▸ Aim
Count the lines in the material below that contain the string "kern", matching case exactly, and reply with only that number.

** Start Material for the task **

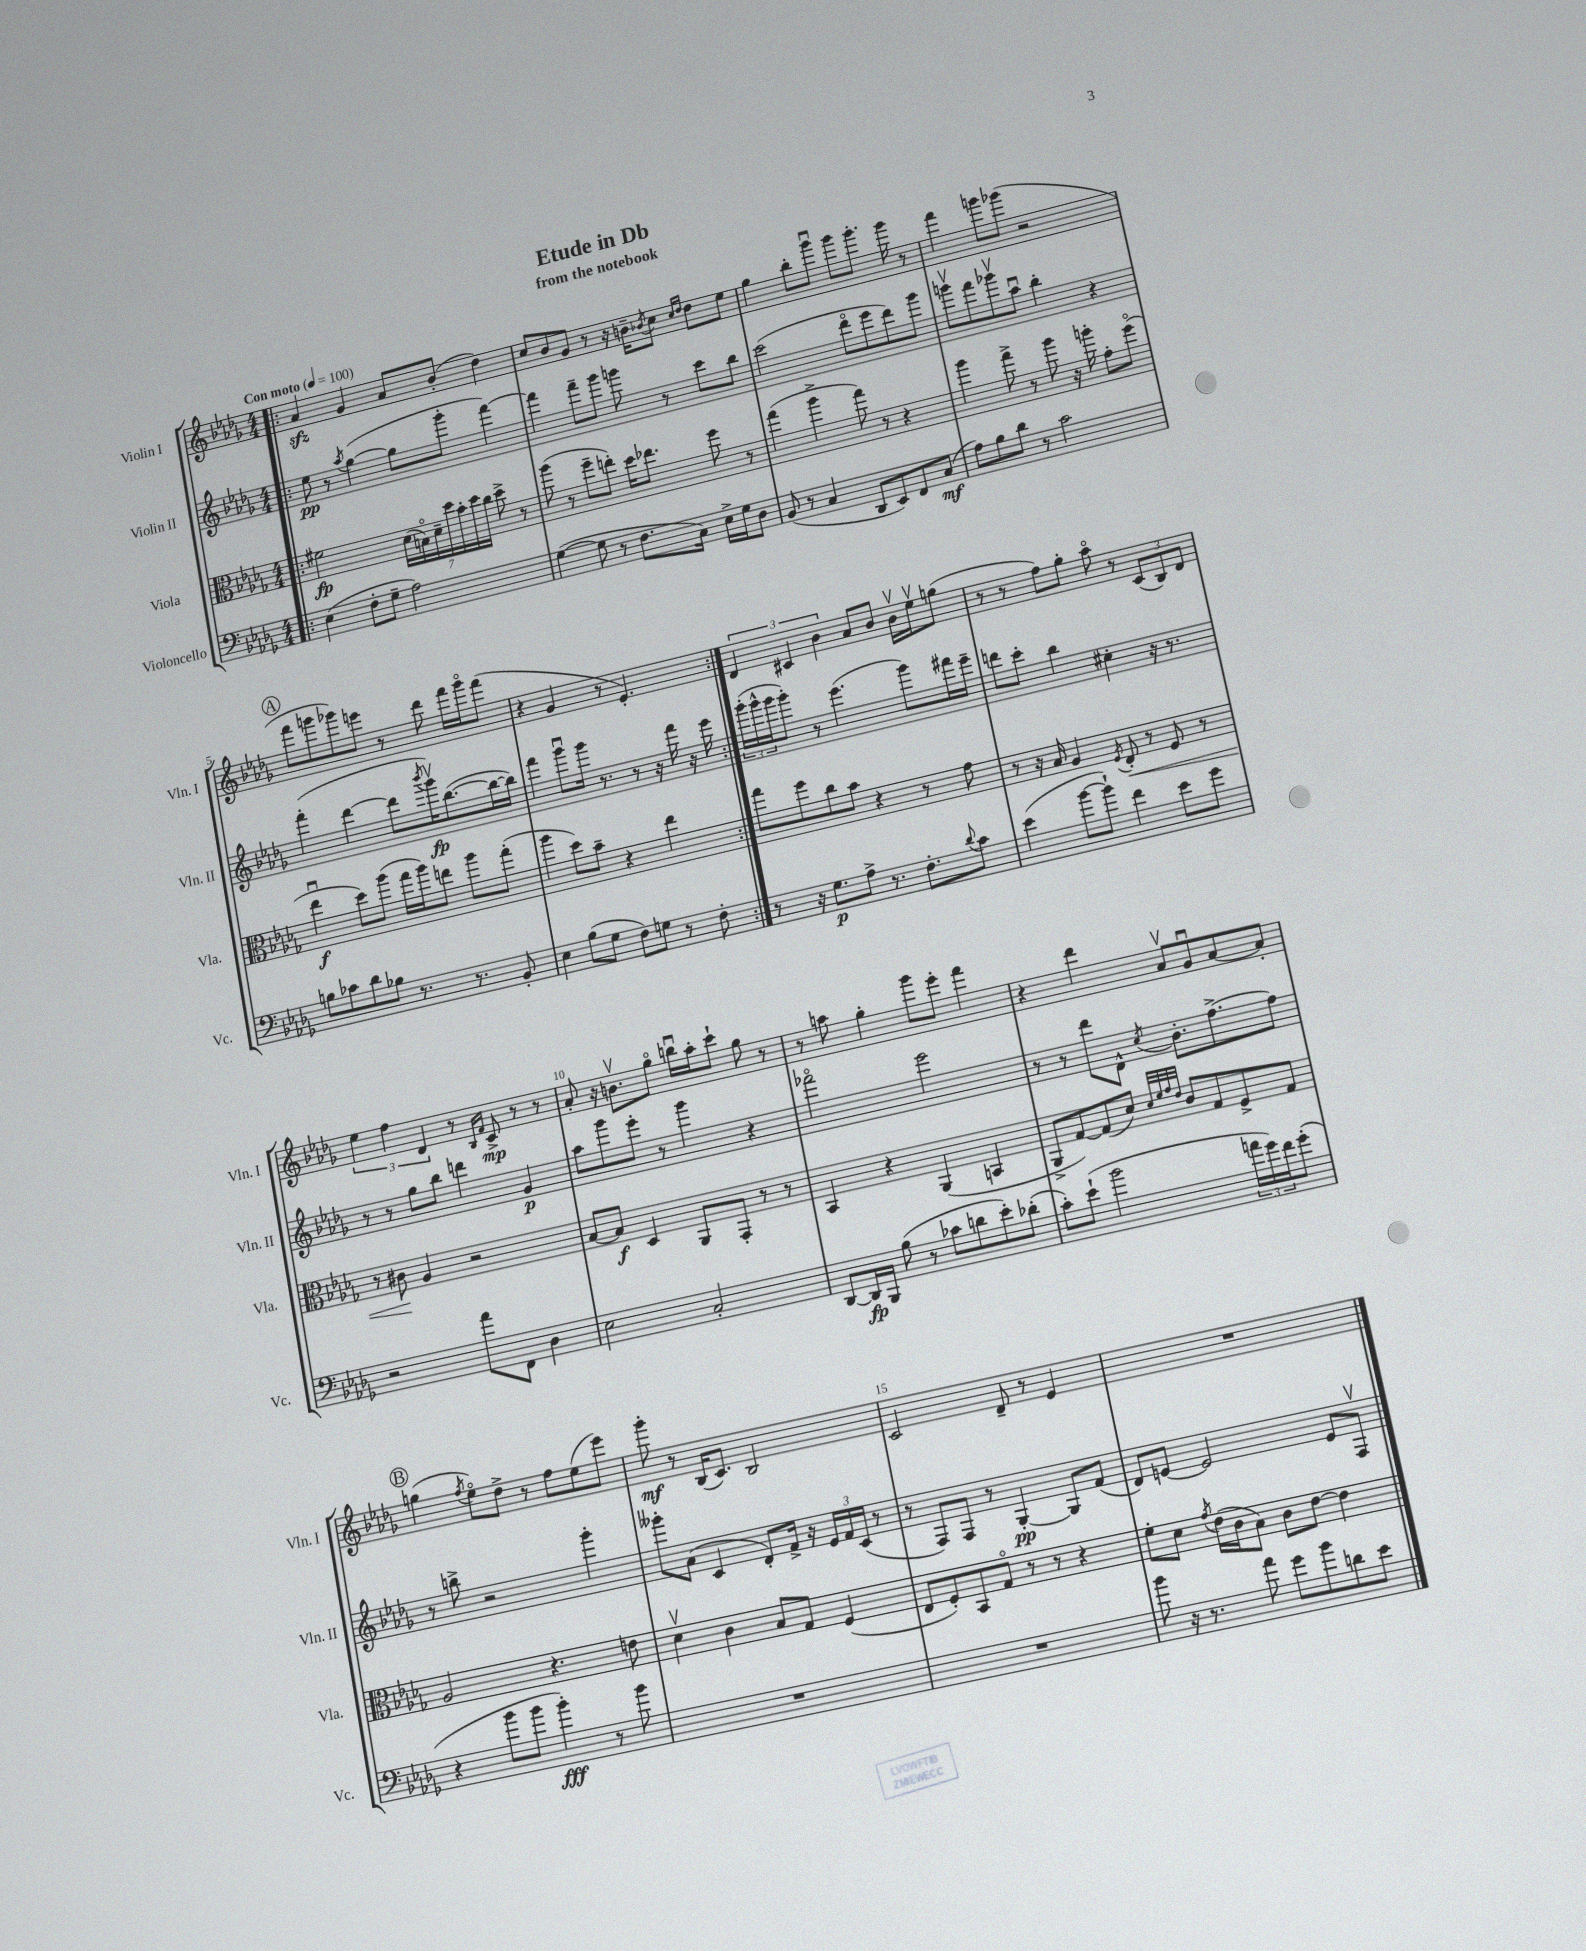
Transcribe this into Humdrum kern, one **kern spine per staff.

**kern	**kern	**kern	**kern
*staff4	*staff3	*staff2	*staff1
*clefF4	*clefC3	*clefG2	*clefG2
*k[b-e-a-d-g-]	*k[b-e-a-d-g-]	*k[b-e-a-d-g-]	*k[b-e-a-d-g-]
*M4/4	*M4/4	*M4/4	*M4/4
*MM100	*MM100	*MM100	*MM100
=!|:	=!|:	=!|:	=!|:
(4E-	2f#	8ee-	4a-
.	.	8r	.
.	.	8qaa-	.
8F'	.	([4gg-	4g-
8G-~	.	.	.
2A-)	(28d-	8gg-]	8a-
.	28Bo)	.	.
.	28d-~	.	.
.	28dd-	.	.
.	.	8ggg-'	(8b-'
.	28b-'	.	.
.	28dd-	.	.
.	28cc	.	.
.	8dd-^	[4fff)	4dd-)
.	8r	.	.
=	=	=	=
([4G-	(8aa-	4fff]	8cc
.	8r	.	8b-
8G-]	8ff~	8fff~	8g-
8r	8ee')	8ggg-	8r
8.F	16dd-	8ggg	16r
.	8.ee-	.	16b~
.	.	.	8qb-
.	.	8r	8cc
16C)	.	.	.
.	.	.	16qqcc
.	.	.	16qqdd-
16E-^	8ff	8ccc	8dd-
16G-	.	.	.
8D-	8r	8bb-	8ee-
=	=	=	=
(8BB-	(4gg-	(2ccc	4gg-
8r	.	.	.
4C	4aa-^	.	8bb-'
.	.	.	8ggg-u
8DD-	8gg-)	8ddd-o	8ggg-
8EE-)	8r	8eee-	8.ggg-'
8FF	4r	8ddd-)	.
.	.	.	16ggg-
(8C	.	8ggg-	8r
=	=	=	=
8A-)	4aa-	8gggv	4fff
8B-	.	8fff	.
8d-	8gg-^	8ggg-v	8ggg
8r	8r	8aa-u	(8ggg-
2c	8aa-	4bb-'	2r
.	16r	.	.
.	16aa'	.	.
.	8g-'	4r	.
.	(8ffo	.	.
=	=	=	=
8B	4ee-u	(4fff'	8fff
8c-	.	.	8ggg
8d-	8dd-)	[4ddd-	8ggg-)
8B-	(8aa-	.	8eee
8.r	16gg-	8ddd-]	8r
.	16aa-)	.	.
.	.	8qbbb-	.
.	8ee	16ggg-v)	8ddd-
8.r	.	([8.bb-	.
.	8aa-	.	16fff
.	.	.	16ggg-o
8BB-'	(8gg-'	16bb-_	(8fff
.	.	16bb-])	.
=	=	=	=
4E-	4aa-	4fff	4r
(8B-	8dd-)	8ggg-u	4g-
8G-	8b-~	16ggg-	.
.	.	8.r	.
8F)	4r	.	8r
8G	.	8r	4.e-')
8r	4ee-	16r	.
.	.	16fff	.
8F'	.	16r	.
.	.	16eee-	.
=:|!	=:|!	=:|!	=:|!
8r	8gg-	(24ggg-'	6d-
.	.	24ggg-^^	.
.	.	24ggg-	.
16r	8ff	8ggg-')	.
.	.	.	6c#
8.G-	.	.	.
.	8cc	8r	.
.	.	.	6b-
8A-^	8b-	(4.eee-	.
8.r	4r	.	8a-
.	.	.	8b-
8.F'	.	.	.
.	8r	8ggg-)	16b-v
.	.	.	16ee-v
8qqd-	.	.	.
8c	8g-	16fff#	(8gg
.	.	16eee-~	.
=	=	=	=
(4e-	8r	8ddd	8r
.	16r	8ccc'	8r
.	16B-	.	.
[8b-	4A-	4bb-	8ff)
8b-`])	.	.	8gg-'
.	8qF	.	.
4f	8E-'	4cc#'	8aa-o
.	8r	.	8r
8e-	8F	16r	(12c
.	.	8.r	.
.	.	.	12B-)
8g-	8r	.	.
.	.	.	12d-
=	=	=	=
2r	8r	8r	6ee-
.	8c#	8r	.
.	.	.	6ff
.	4A-	8gg-	.
.	.	.	6d-
.	.	8bb-	.
8a-	2r	4ddd	8r
.	.	.	16qqB-
.	.	.	16qqf
8FF	.	.	8c^
4D-	.	4g-	8r
.	.	.	8r
=	=	=	=
2E-	[8B-	8aa-	8a-'
.	8B-]	8ggg-	16r
.	.	.	8.bv
.	4D-	8eee-'	.
.	.	8r	8gg-o
2C'	8AA-	4ggg-	16bbu
.	.	.	16aa-'
.	8GG-'	.	8ccc`
.	8r	4r	8gg-
.	8r	.	8r
=	=	=	=
[8DD-	4BB-	2fff-o	8r
16DD-]	.	.	8aa
16BBB-	.	.	.
(8B-	4r	.	4gg-'
8r	.	.	.
8c-	(4AA-	2eee-	8ggg-
8d	.	.	8eee-'
8e-')	4BB	.	4fff
(8d-'	.	.	.
=	=	=	=
8c')	8AA-^	8r	4r
(8e-`	[8G-)	8r	.
2b-	(8G-]	8ddd-	4ddd-
.	8d-)	8d-^^	.
.	32qqd-	.	.
.	32qqf	.	.
.	32qqg-	.	.
.	32qqe-	8qcc	.
.	8c	8.b-'	8a-v
.	8G-	.	8g-u
.	.	[8.ff^	.
24a	8F^	.	[8a-
24g-)	.	.	.
24f	.	.	.
(8g-'	8G-	8ff]	8a-']
=	=	=	=
4r	2A-	8r	(4gg
.	.	8bb^	.
.	.	.	8qff
8b-	.	2r	8ee-o)
8b-	.	.	8dd-^
4b-')	4.r	.	8r
.	.	.	8ff
8r	.	4ggg-'	(8ee-
8b-	8e	.	8eee-)
=	=	=	=
1r	4d-v	8ggg--'	8ggg-'
.	.	(8a-	8r
.	4c	4c	(16B-
.	.	.	8.c)
.	8B-	8d-')	2B-
.	8G-	16f^	.
.	.	16r	.
.	(4F	24e-	.
.	.	24f	.
.	.	(24c	.
.	.	8r	.
=	=	=	=
1r	8E-	8r	2c
.	8F')	8F)	.
.	8BB-	8F	.
.	8G-o	8r	.
.	8r	[4G-'	8d-~
.	8r	.	8r
.	4r	8G-]	4e-
.	.	(8f	.
=	=	=	=
8b-	8f'	8d-)	1r
16r	8d-	[8e	.
8.r	.	.	.
.	8qg-	.	.
.	(16e-	2e]	.
.	16c	.	.
8a-	8B-)	.	.
8g-	8c	.	.
8b-	[8e-	.	.
8d	4e-]	8e	.
8e-	.	8Fv	.
==	==	==	==
*-	*-	*-	*-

** End Material for the task **

▸ The response
2